» **WHAT YOU HAVE TO DO**
From the line containing "blue cross: (78, 23) -> (144, 44), turned -35" through the last line of the records below, output every line exactly as it appears, but leave out the pictures.

[Before-and-after coordinate records]

=== Begin Enclosure ===

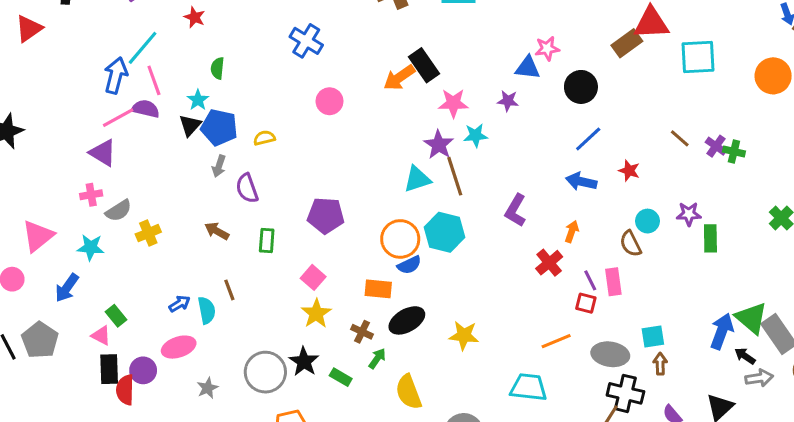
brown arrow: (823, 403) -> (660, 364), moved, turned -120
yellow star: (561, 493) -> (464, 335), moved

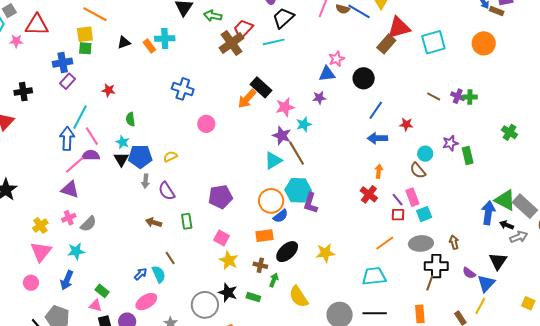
purple L-shape: (516, 210) -> (310, 203), moved
yellow cross: (148, 233) -> (40, 226), moved
cyan square: (653, 336) -> (424, 214), moved

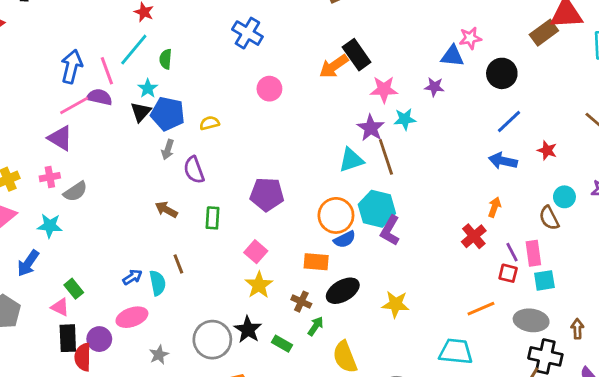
cyan line: (80, 117) -> (134, 50), moved

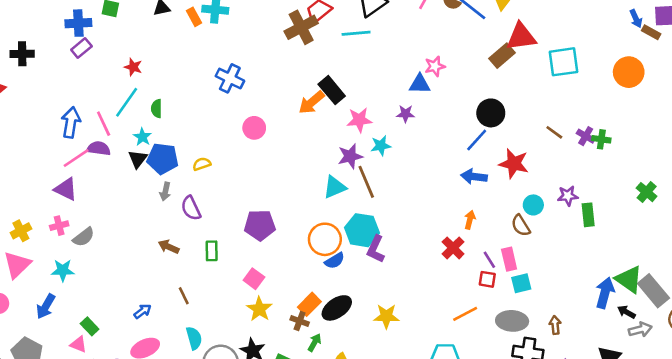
black circle: (502, 73) -> (491, 113), moved
purple star: (371, 128) -> (350, 156), turned 30
red star: (547, 150) -> (514, 164), size x1.6
orange rectangle: (316, 262) -> (309, 304), moved, turned -45
cyan semicircle: (158, 283) -> (194, 338), moved

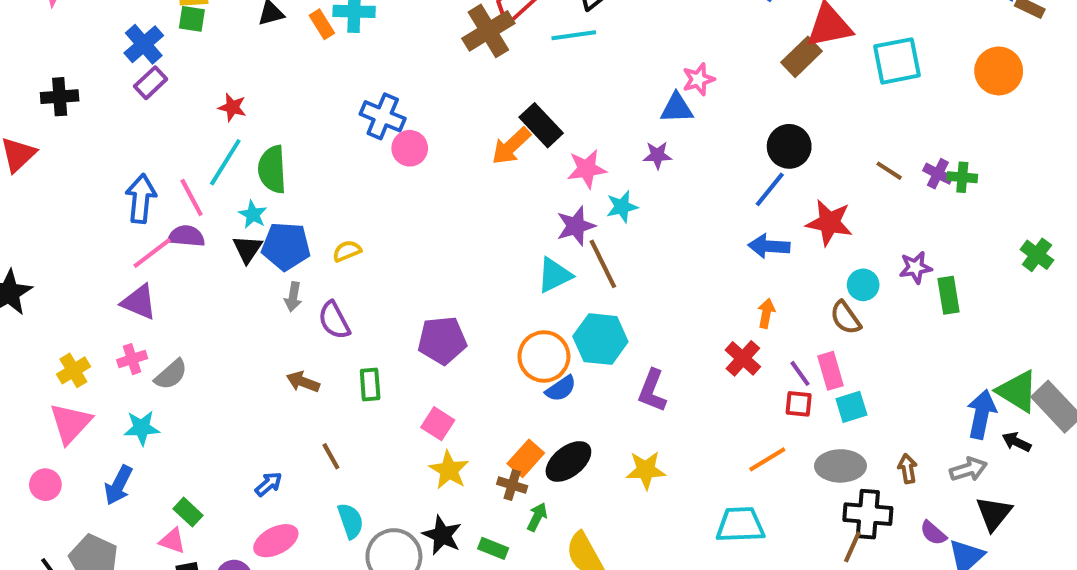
blue cross: (78, 23) -> (144, 44), turned -35
green semicircle: (157, 109) -> (272, 169), size x1.6
pink circle: (254, 128) -> (410, 148), moved
purple L-shape: (376, 249) -> (652, 391), moved
gray arrow: (640, 330) -> (968, 469), moved

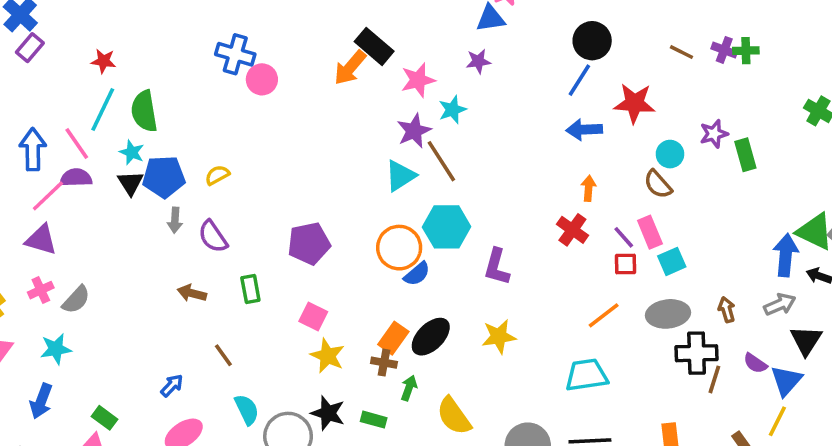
brown line: (852, 547) -> (714, 379), moved

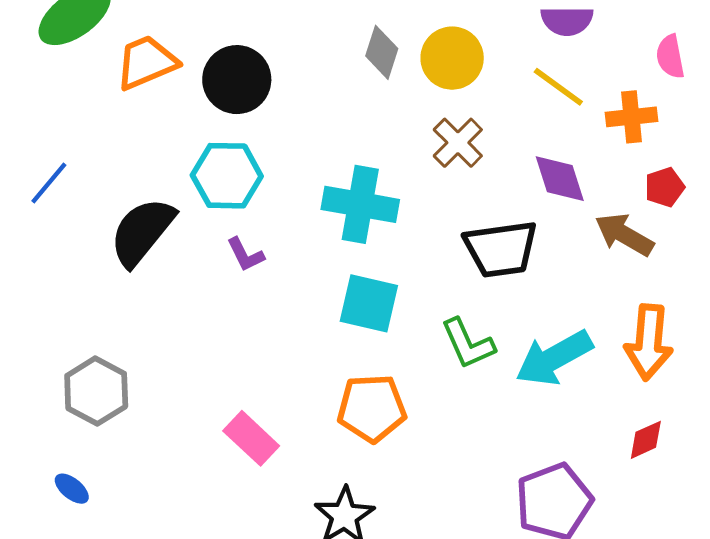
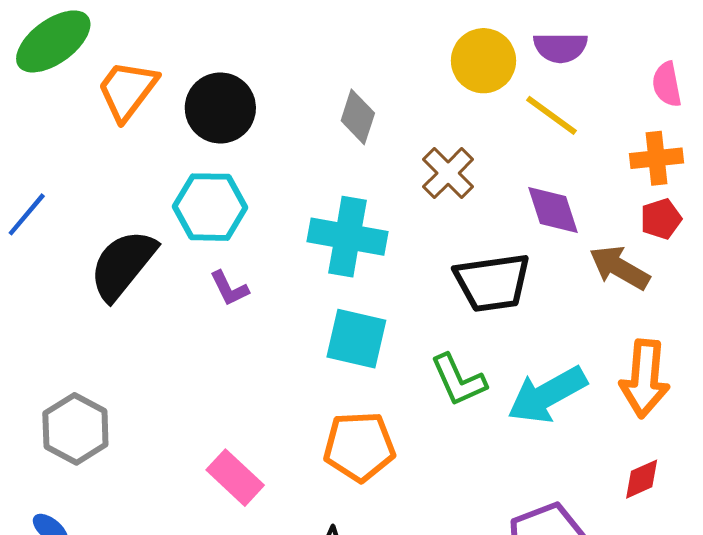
gray diamond: (382, 52) -> (358, 117), moved
yellow circle: (452, 58) -> (484, 61), moved
orange trapezoid: (146, 62) -> (127, 90), turned -30
orange cross: (631, 117) -> (656, 158), moved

=== End Enclosure ===

» **OUTPUT FOR THIS EXERCISE**
blue cross: (78, 23) -> (144, 44), turned -35
green semicircle: (157, 109) -> (272, 169), size x1.6
pink circle: (254, 128) -> (410, 148), moved
purple L-shape: (376, 249) -> (652, 391), moved
gray arrow: (640, 330) -> (968, 469), moved

brown line: (852, 547) -> (714, 379), moved

gray diamond: (382, 52) -> (358, 117), moved
yellow circle: (452, 58) -> (484, 61), moved
orange trapezoid: (146, 62) -> (127, 90), turned -30
orange cross: (631, 117) -> (656, 158), moved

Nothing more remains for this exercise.